== Segment start ==

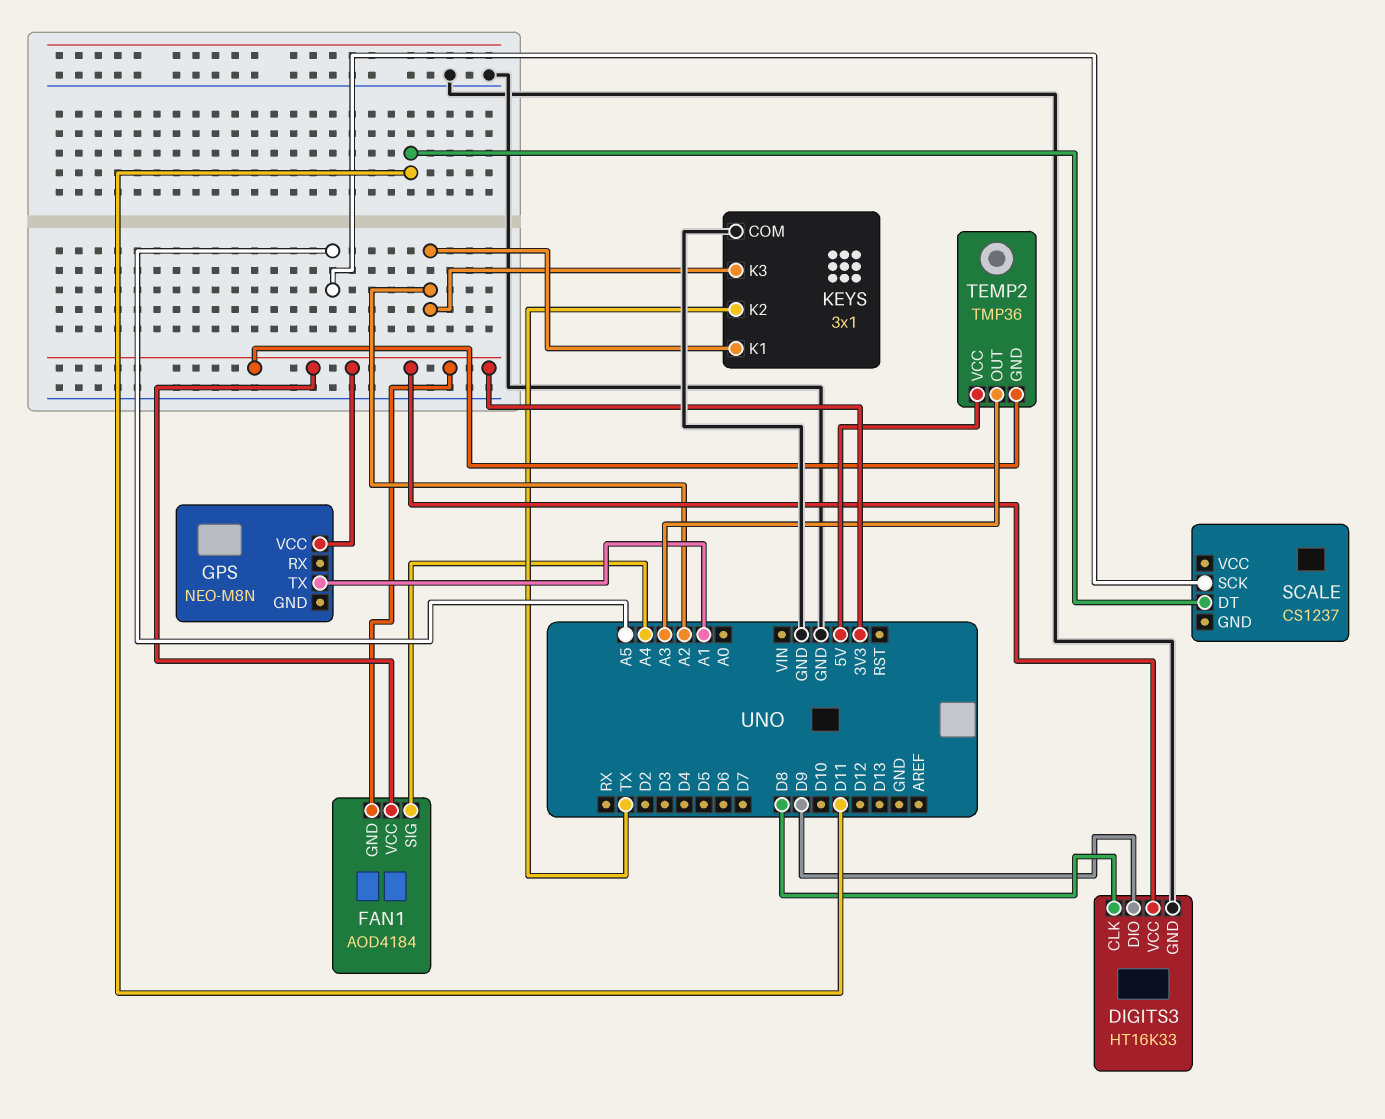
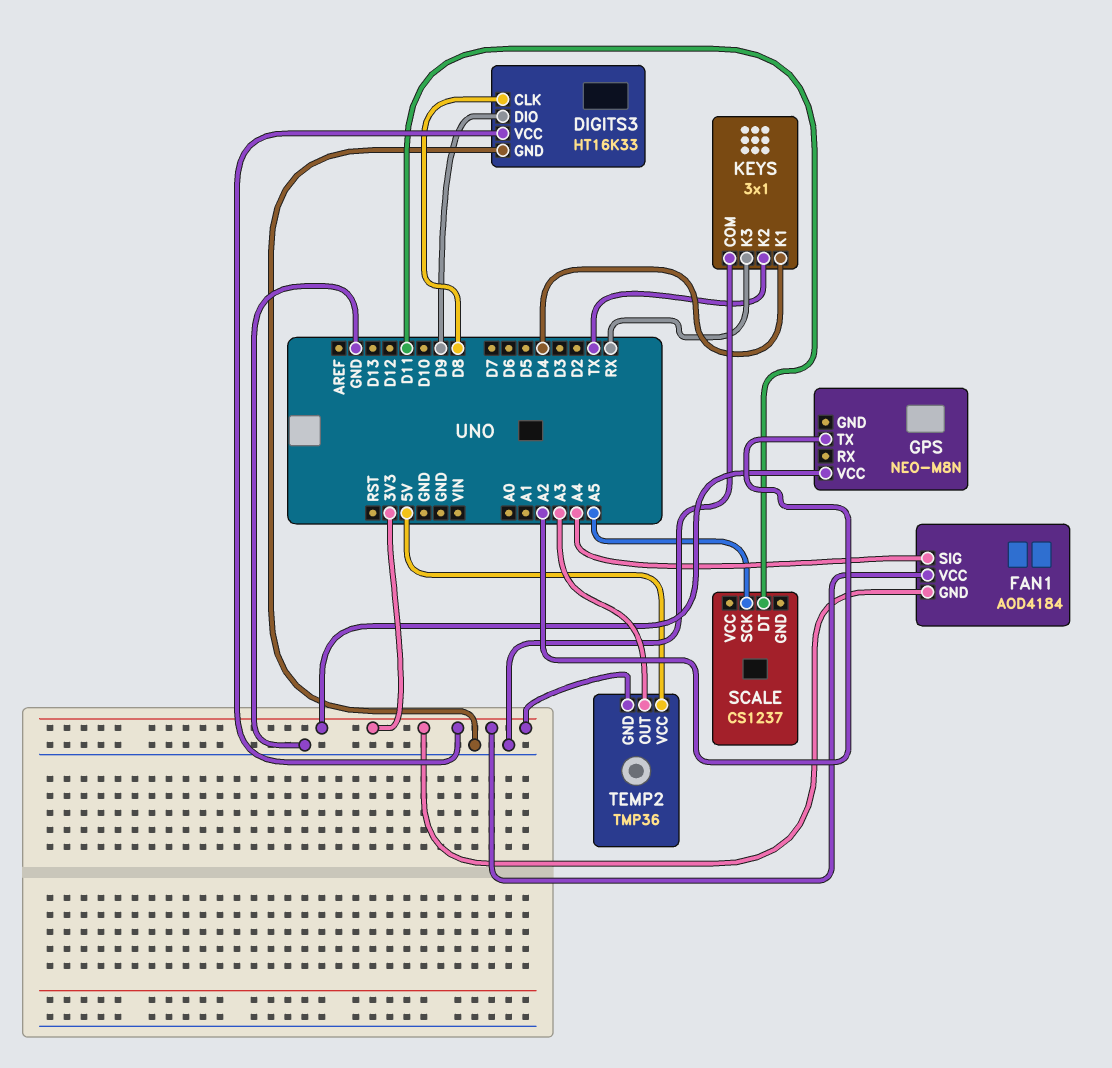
GPS pin TX: A1 -> A2
KEYS pin K1: A2 -> D4
KEYS pin K3: A2 -> RX

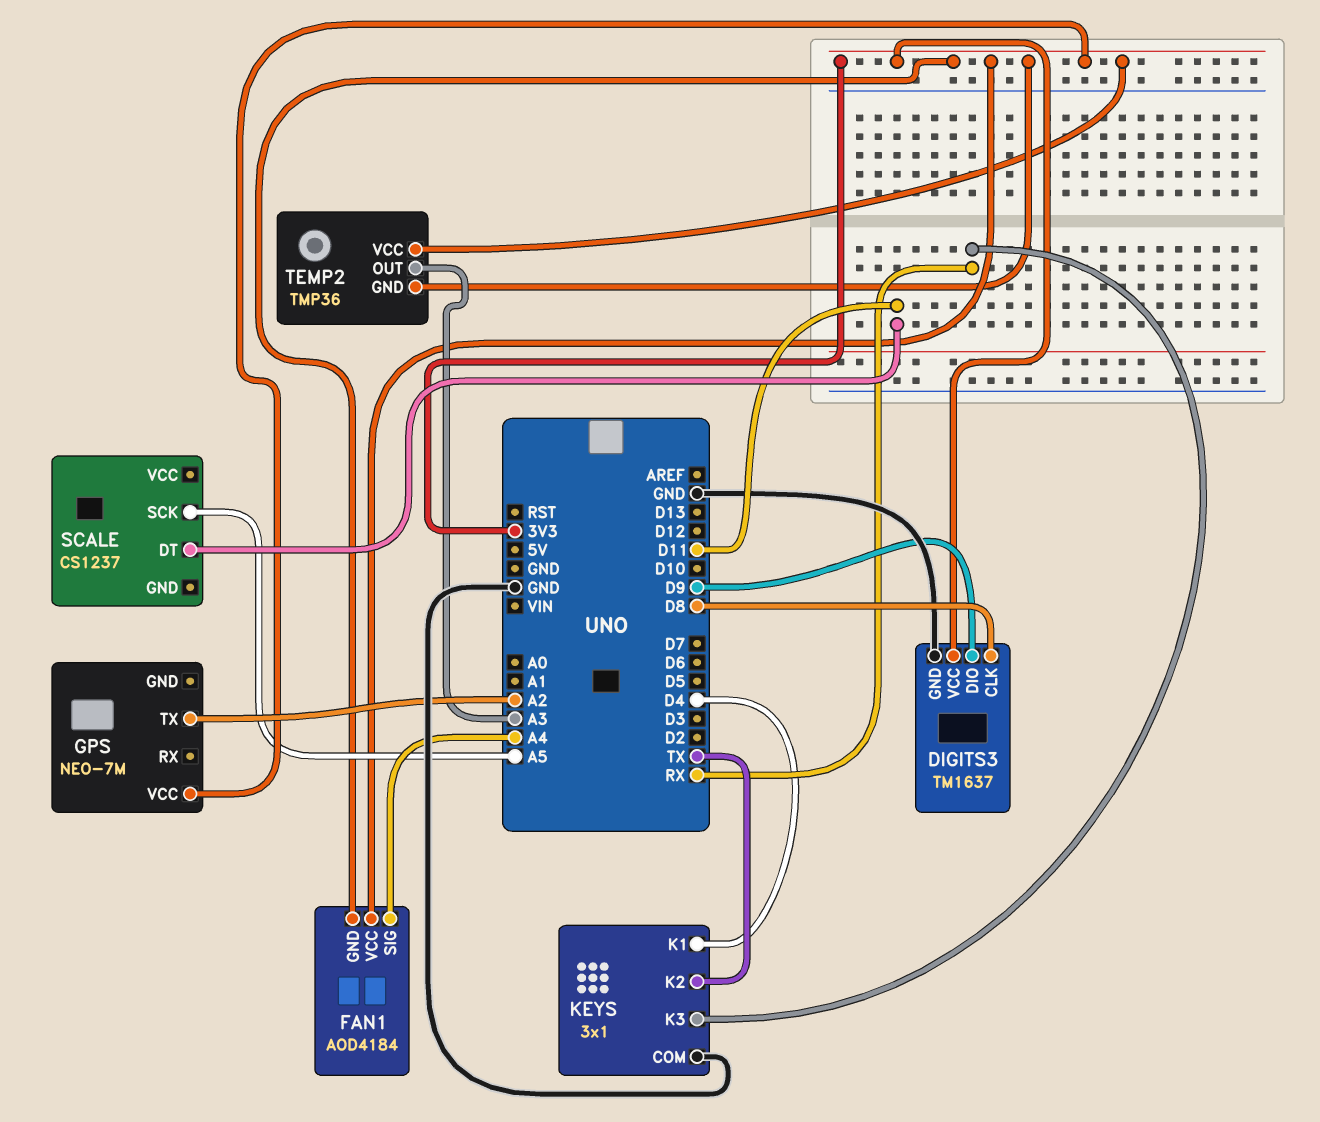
DIGITS3: HT16K33 -> TM1637
GPS: NEO-M8N -> NEO-7M
TEMP2 pin VCC: 5V -> 3V3

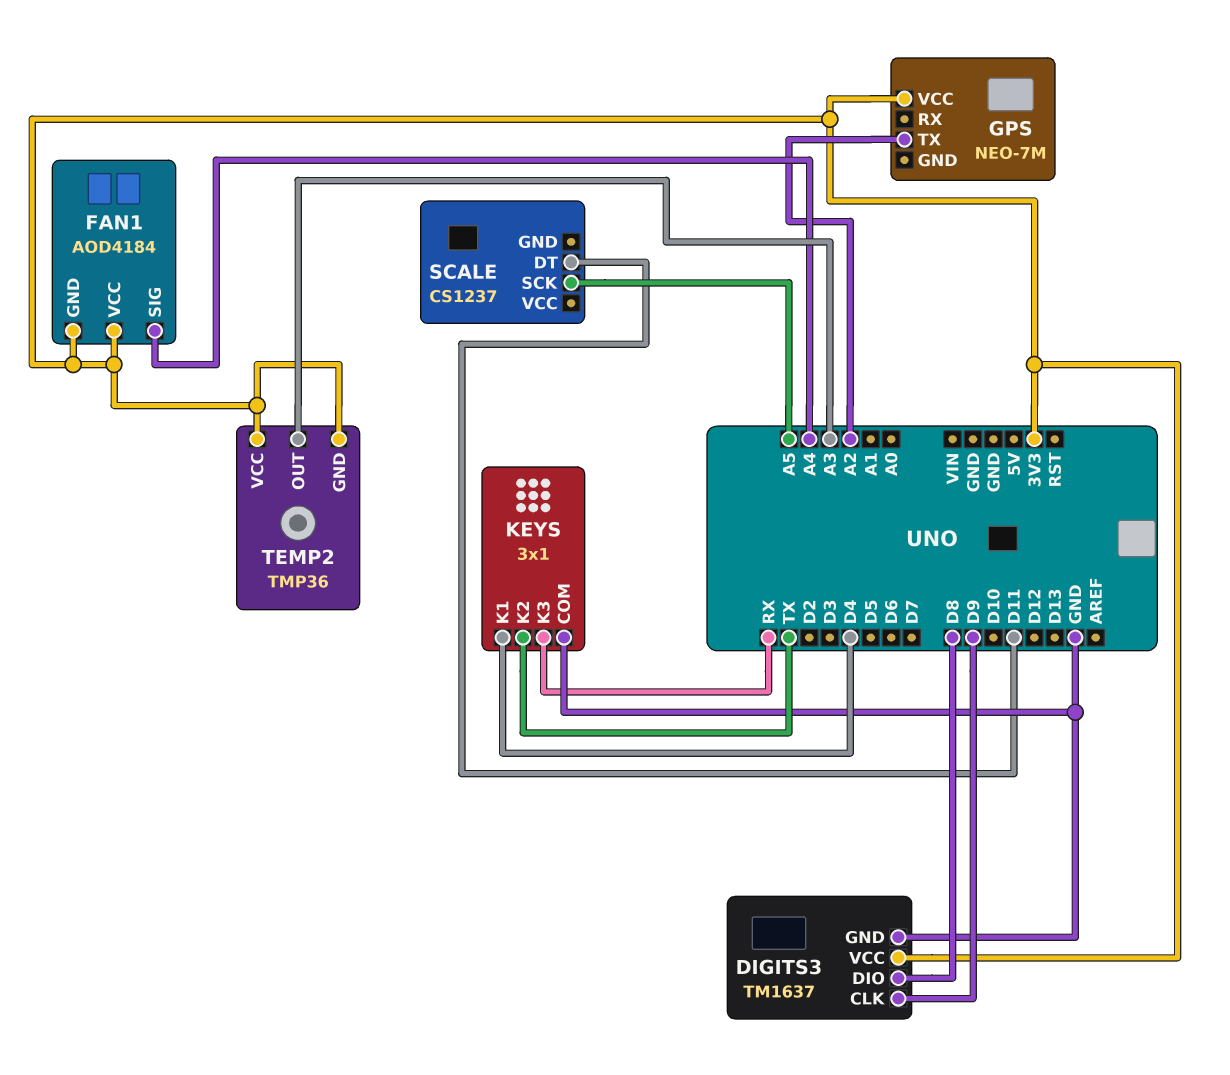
DIGITS3 pin CLK: D8 -> D9
DIGITS3 pin DIO: D9 -> D8

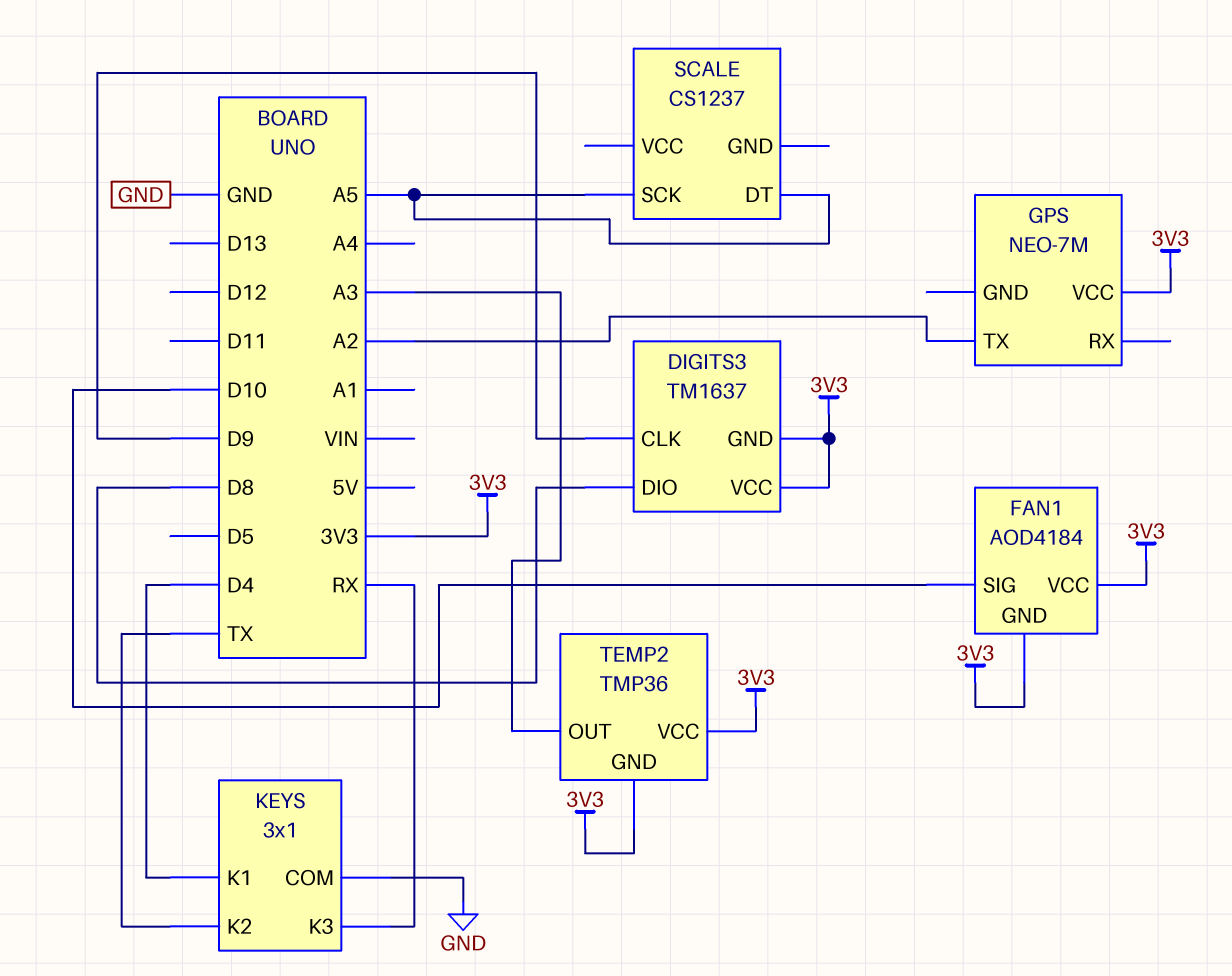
DIGITS3 pin GND: GND -> 3V3
FAN1 pin SIG: A4 -> D10
SCALE pin DT: D11 -> A5

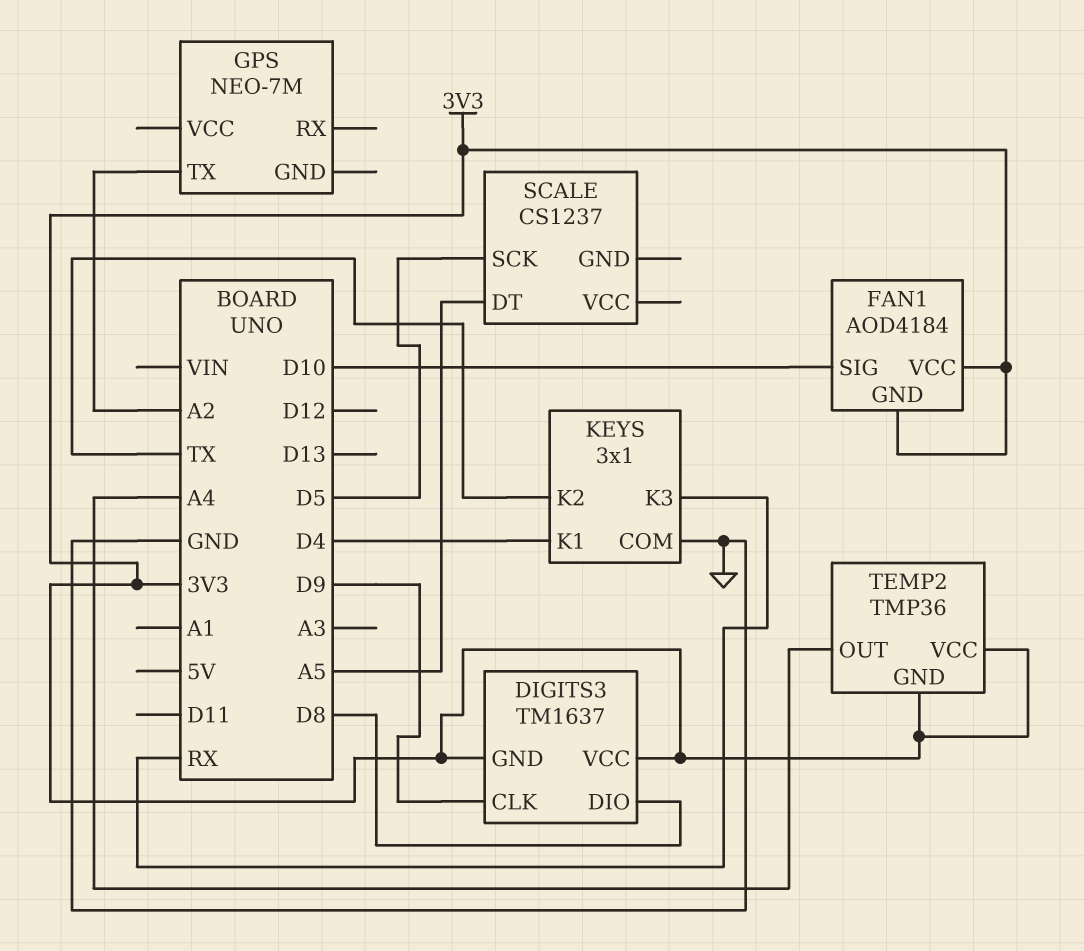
GPS pin VCC: 3V3 -> none
SCALE pin SCK: A5 -> D5
TEMP2 pin OUT: A3 -> A4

== Segment end ==

_Required work_: Return the records verbatim, minus pictures.

_Exercise answer_:
GPS pin TX: A1 -> A2
KEYS pin K1: A2 -> D4
KEYS pin K3: A2 -> RX

DIGITS3: HT16K33 -> TM1637
GPS: NEO-M8N -> NEO-7M
TEMP2 pin VCC: 5V -> 3V3

DIGITS3 pin CLK: D8 -> D9
DIGITS3 pin DIO: D9 -> D8

DIGITS3 pin GND: GND -> 3V3
FAN1 pin SIG: A4 -> D10
SCALE pin DT: D11 -> A5

GPS pin VCC: 3V3 -> none
SCALE pin SCK: A5 -> D5
TEMP2 pin OUT: A3 -> A4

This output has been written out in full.